▶ [Exercise description] In the listing below, find the line containing "LED2 pin GND: GND -> none" and the line containing "FAN pin SIG: D23 -> TX0". Repeat exactly those two lines and every line between them, nothing more.

===

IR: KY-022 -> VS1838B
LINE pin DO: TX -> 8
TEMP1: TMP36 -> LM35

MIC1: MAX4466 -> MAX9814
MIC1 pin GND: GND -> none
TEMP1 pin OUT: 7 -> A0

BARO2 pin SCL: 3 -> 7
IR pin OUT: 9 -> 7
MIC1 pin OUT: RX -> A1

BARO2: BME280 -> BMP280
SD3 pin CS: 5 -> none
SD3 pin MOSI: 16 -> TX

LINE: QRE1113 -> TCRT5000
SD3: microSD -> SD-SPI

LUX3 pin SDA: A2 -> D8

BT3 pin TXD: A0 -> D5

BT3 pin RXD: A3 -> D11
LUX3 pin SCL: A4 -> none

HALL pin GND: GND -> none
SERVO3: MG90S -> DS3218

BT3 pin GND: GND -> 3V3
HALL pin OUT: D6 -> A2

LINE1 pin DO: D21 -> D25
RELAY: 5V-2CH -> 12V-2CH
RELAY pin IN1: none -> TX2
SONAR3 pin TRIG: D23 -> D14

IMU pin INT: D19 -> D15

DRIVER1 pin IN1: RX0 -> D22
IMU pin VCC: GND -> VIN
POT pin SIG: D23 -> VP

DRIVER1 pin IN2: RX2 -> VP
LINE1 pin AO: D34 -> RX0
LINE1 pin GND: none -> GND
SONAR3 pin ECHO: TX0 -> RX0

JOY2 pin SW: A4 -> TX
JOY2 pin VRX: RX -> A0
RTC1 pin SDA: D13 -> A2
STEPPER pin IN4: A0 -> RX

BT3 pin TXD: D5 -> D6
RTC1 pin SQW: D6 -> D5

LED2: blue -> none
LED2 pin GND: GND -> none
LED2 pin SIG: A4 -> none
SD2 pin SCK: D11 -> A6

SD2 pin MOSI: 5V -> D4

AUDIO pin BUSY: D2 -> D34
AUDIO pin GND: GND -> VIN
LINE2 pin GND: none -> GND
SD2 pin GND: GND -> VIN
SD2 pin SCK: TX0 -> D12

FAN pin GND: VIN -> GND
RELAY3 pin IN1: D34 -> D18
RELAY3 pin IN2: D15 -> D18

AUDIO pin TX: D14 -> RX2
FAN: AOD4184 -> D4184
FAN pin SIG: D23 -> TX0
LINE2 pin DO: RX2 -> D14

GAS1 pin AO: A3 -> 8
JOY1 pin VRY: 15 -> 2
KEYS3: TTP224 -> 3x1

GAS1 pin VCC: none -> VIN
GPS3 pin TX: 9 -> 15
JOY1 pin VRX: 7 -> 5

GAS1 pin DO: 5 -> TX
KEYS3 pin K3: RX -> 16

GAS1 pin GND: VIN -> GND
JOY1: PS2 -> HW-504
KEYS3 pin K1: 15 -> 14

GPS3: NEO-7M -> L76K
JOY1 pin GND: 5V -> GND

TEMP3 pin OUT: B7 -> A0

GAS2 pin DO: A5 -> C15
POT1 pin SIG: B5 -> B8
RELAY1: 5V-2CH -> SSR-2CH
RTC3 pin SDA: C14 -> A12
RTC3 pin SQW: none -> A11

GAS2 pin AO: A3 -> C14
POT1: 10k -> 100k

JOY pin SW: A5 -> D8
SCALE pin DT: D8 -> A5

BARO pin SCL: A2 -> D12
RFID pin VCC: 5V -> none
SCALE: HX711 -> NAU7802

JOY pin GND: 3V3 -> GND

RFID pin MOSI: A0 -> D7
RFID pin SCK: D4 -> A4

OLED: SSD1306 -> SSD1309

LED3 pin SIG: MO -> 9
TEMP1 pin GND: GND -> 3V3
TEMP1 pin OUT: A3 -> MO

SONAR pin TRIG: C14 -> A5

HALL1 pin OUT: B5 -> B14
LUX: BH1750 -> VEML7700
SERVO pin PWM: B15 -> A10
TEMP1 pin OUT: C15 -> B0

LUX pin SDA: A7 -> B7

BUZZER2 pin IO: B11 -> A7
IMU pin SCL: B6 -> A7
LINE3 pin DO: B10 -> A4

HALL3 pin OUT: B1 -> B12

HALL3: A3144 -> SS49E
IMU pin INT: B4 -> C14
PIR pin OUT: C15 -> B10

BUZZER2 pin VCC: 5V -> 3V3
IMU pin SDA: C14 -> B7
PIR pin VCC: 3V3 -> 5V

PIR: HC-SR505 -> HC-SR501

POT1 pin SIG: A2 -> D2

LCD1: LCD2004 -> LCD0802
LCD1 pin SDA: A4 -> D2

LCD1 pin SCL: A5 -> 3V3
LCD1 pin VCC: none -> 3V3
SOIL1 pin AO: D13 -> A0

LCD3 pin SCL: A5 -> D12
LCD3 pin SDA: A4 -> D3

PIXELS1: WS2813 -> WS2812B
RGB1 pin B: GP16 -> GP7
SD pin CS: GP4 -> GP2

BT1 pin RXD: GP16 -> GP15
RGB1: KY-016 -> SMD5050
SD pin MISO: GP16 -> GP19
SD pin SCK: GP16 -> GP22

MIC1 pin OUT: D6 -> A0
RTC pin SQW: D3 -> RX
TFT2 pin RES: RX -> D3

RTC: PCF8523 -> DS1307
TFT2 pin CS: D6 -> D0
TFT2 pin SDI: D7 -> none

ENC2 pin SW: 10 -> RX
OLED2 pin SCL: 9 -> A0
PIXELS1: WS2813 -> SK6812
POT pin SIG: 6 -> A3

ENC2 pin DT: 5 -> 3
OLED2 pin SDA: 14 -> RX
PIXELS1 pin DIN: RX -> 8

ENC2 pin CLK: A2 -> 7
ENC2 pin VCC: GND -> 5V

===

▶ [Answer box]
LED2 pin GND: GND -> none
LED2 pin SIG: A4 -> none
SD2 pin SCK: D11 -> A6

SD2 pin MOSI: 5V -> D4

AUDIO pin BUSY: D2 -> D34
AUDIO pin GND: GND -> VIN
LINE2 pin GND: none -> GND
SD2 pin GND: GND -> VIN
SD2 pin SCK: TX0 -> D12

FAN pin GND: VIN -> GND
RELAY3 pin IN1: D34 -> D18
RELAY3 pin IN2: D15 -> D18

AUDIO pin TX: D14 -> RX2
FAN: AOD4184 -> D4184
FAN pin SIG: D23 -> TX0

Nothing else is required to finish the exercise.